* [DATA EXCERPTS]:

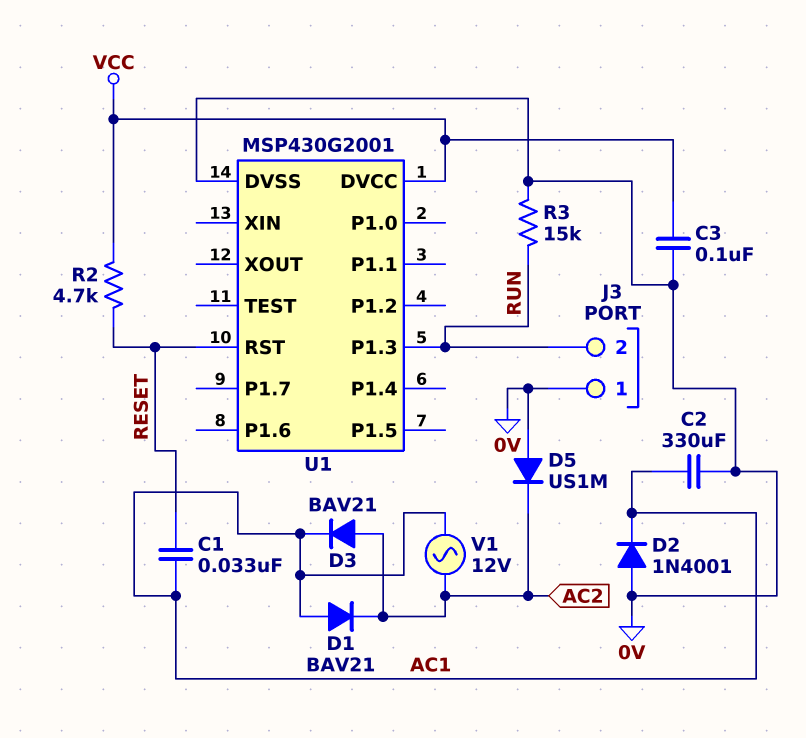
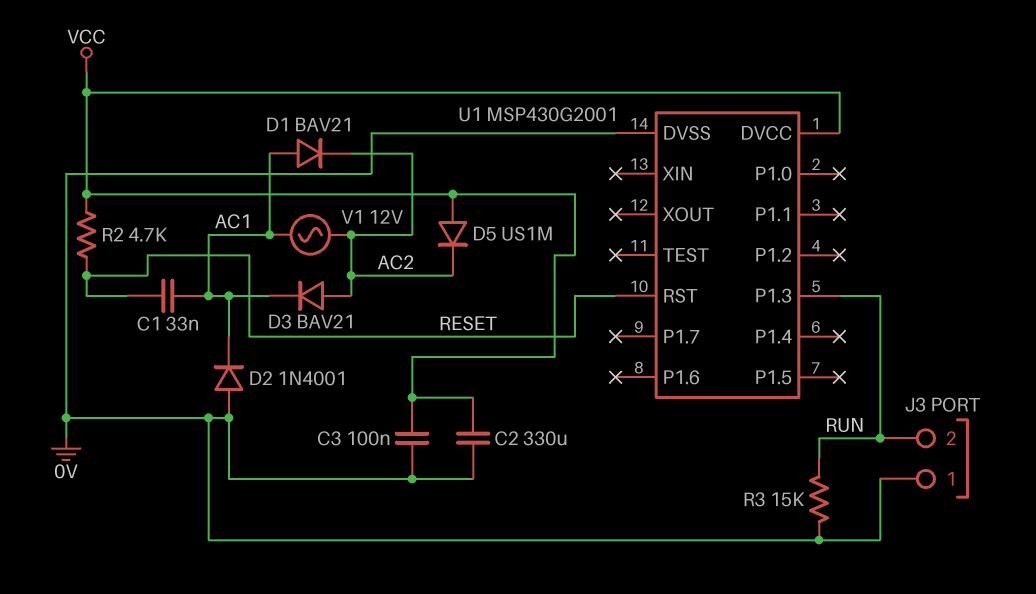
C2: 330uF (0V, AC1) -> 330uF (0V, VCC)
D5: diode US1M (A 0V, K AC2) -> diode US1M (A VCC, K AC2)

...

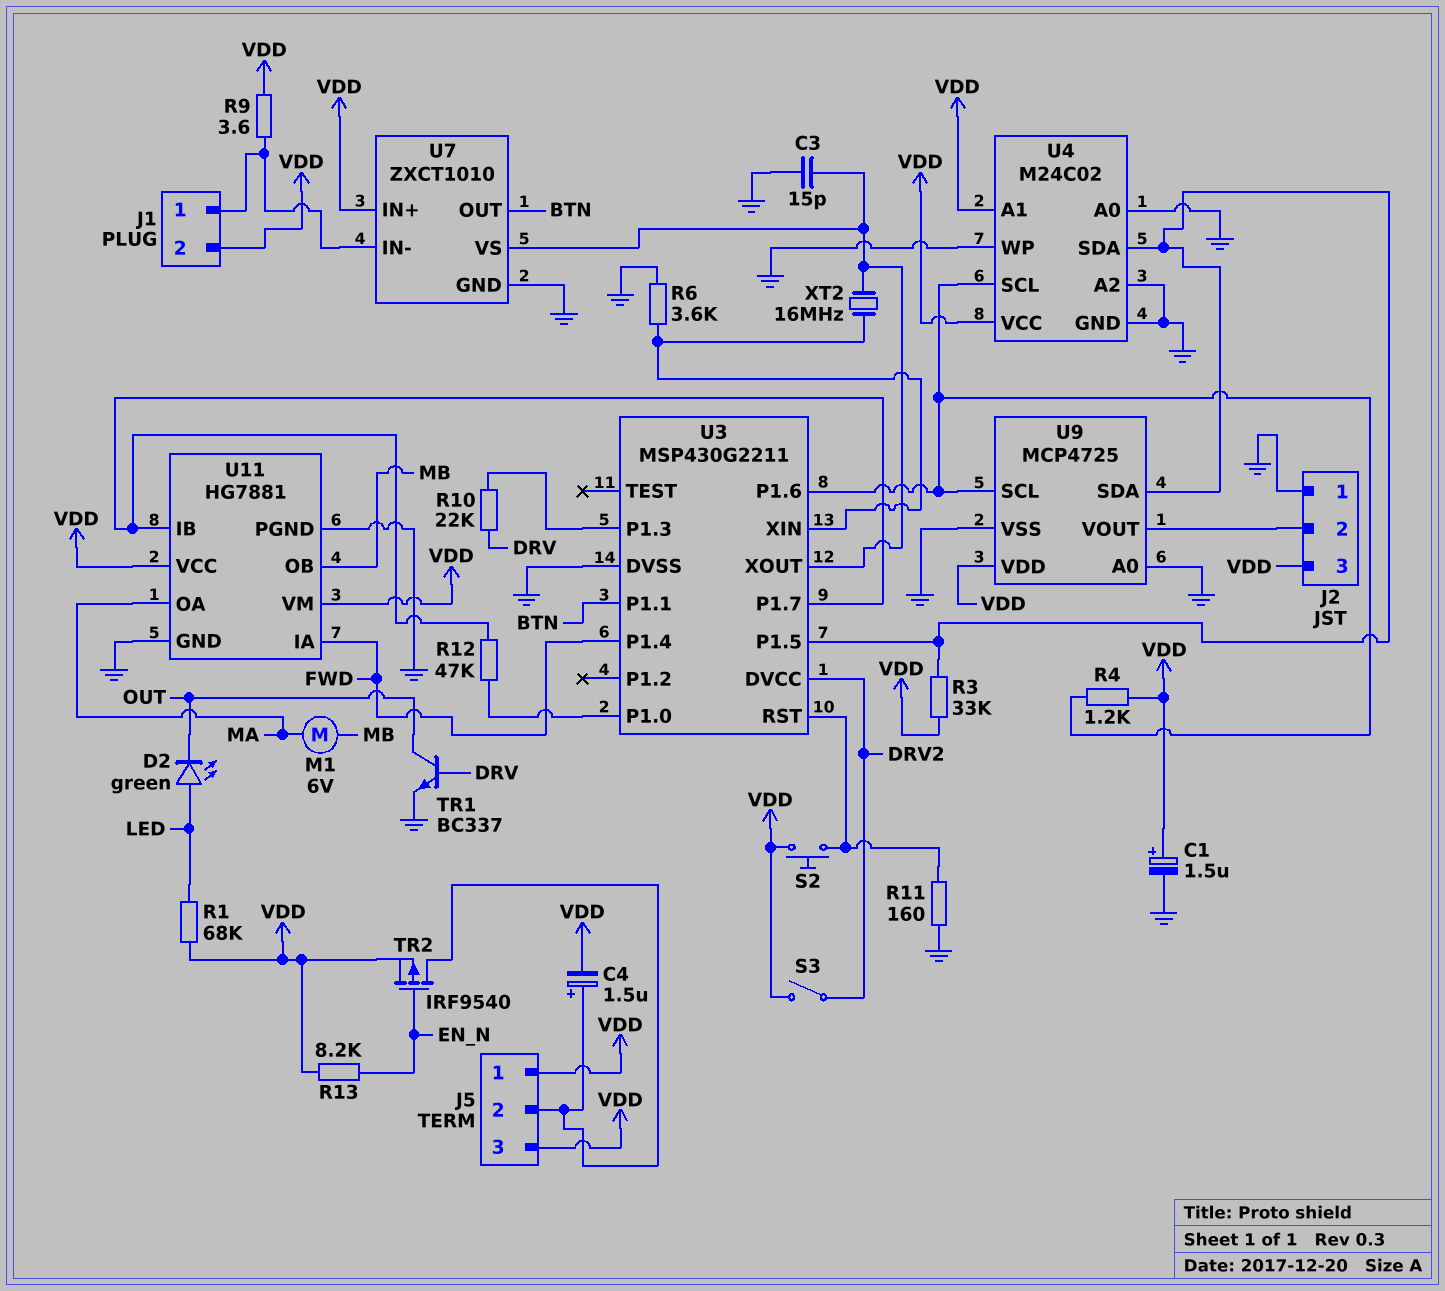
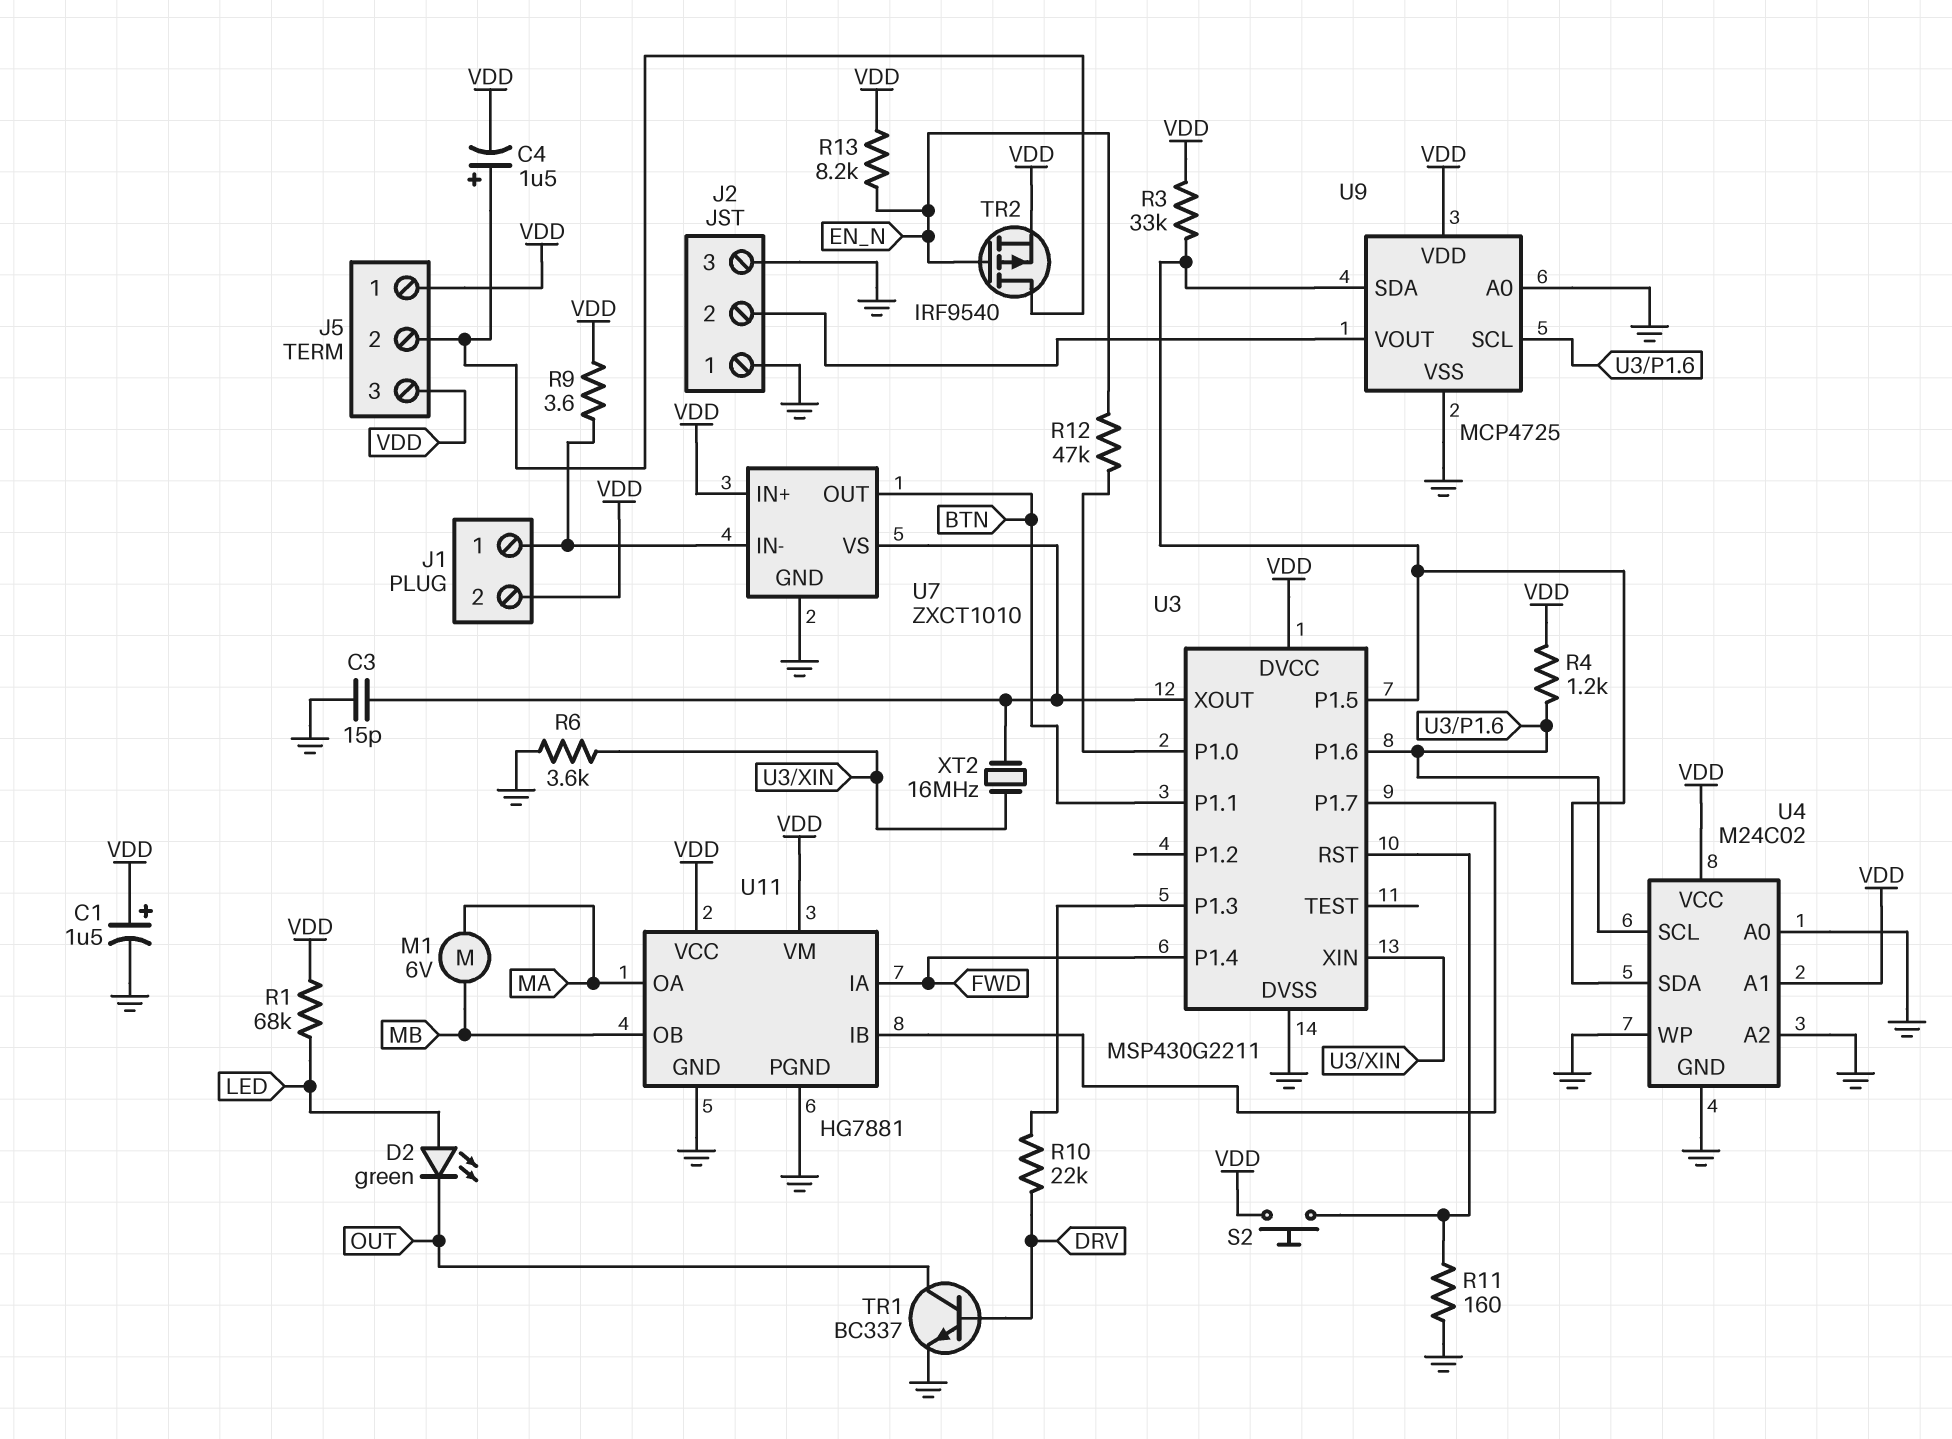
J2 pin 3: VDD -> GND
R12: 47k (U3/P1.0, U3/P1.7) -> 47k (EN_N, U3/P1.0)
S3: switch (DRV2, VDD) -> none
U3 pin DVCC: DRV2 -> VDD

* [TASK TO CARRY OUT]:
The answer is the run of lines above from the line containing "C2: 330uF (0V, AC1) -> 330uF (0V, VCC)" through the line containing "D5: diode US1M", copied exactly and alone.

* [FINISHED TASK]:
C2: 330uF (0V, AC1) -> 330uF (0V, VCC)
D5: diode US1M (A 0V, K AC2) -> diode US1M (A VCC, K AC2)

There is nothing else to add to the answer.